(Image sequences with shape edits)
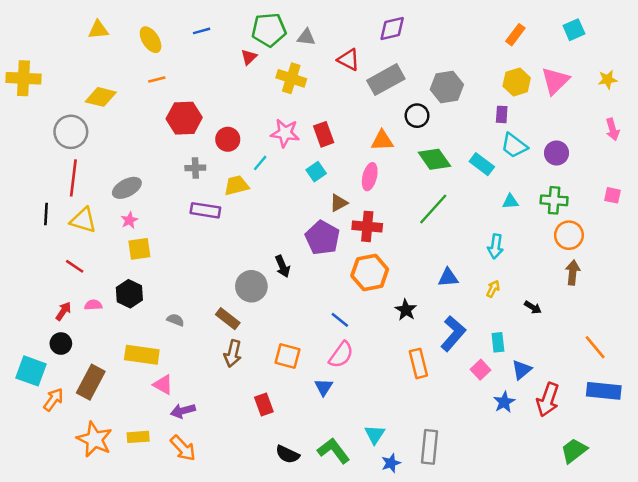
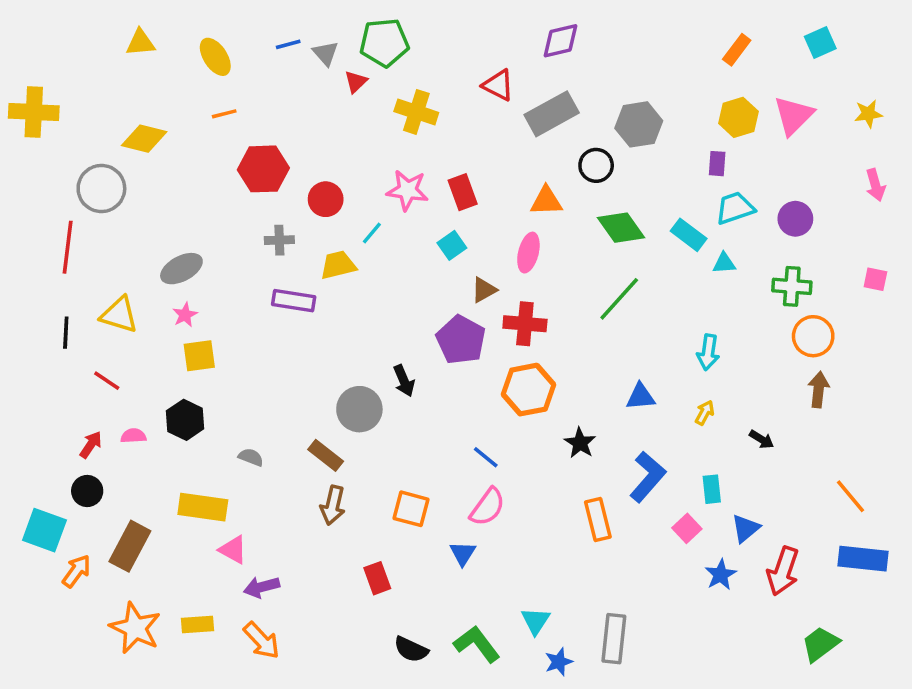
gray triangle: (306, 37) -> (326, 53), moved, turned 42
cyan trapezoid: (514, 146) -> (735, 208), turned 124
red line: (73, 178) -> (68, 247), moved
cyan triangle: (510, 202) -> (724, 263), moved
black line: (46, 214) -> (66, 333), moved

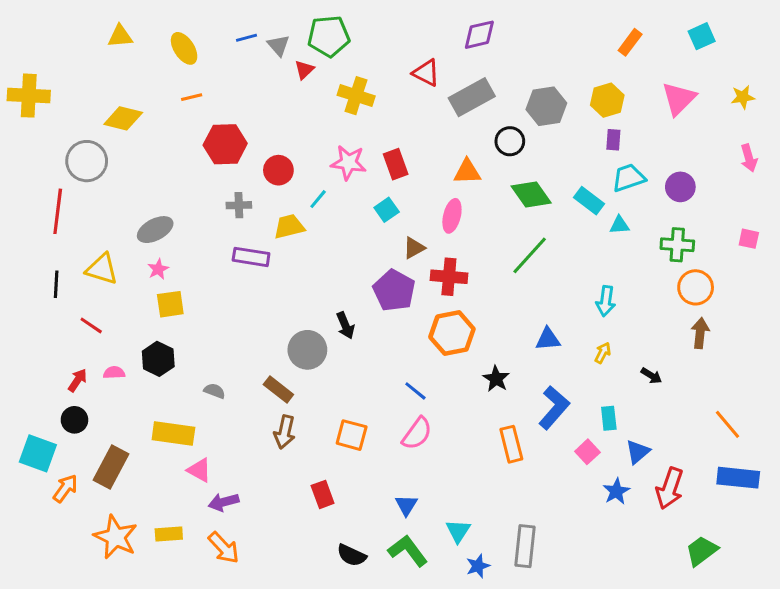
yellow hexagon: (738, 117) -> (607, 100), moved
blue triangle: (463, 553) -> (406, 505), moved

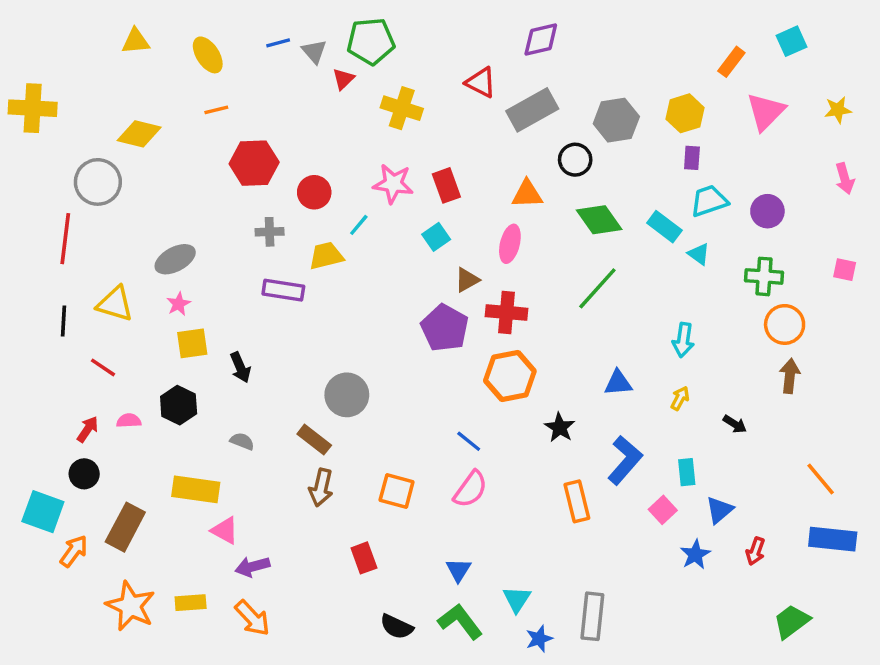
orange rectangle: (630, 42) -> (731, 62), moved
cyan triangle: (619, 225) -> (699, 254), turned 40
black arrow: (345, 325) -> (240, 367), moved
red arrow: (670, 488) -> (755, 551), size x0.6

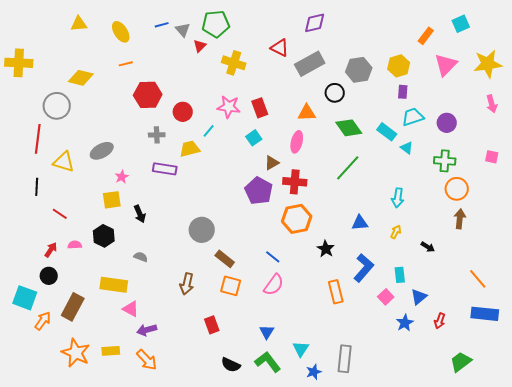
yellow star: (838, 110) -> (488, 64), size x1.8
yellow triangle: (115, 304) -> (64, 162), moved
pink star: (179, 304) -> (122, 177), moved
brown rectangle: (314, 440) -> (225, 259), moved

Exercise goal: Where the line containing "pink star: (179, 304) -> (122, 177), moved" appears, start copying, and go on exactly through the last line of the data.

Answer below:
pink star: (179, 304) -> (122, 177), moved
brown rectangle: (314, 440) -> (225, 259), moved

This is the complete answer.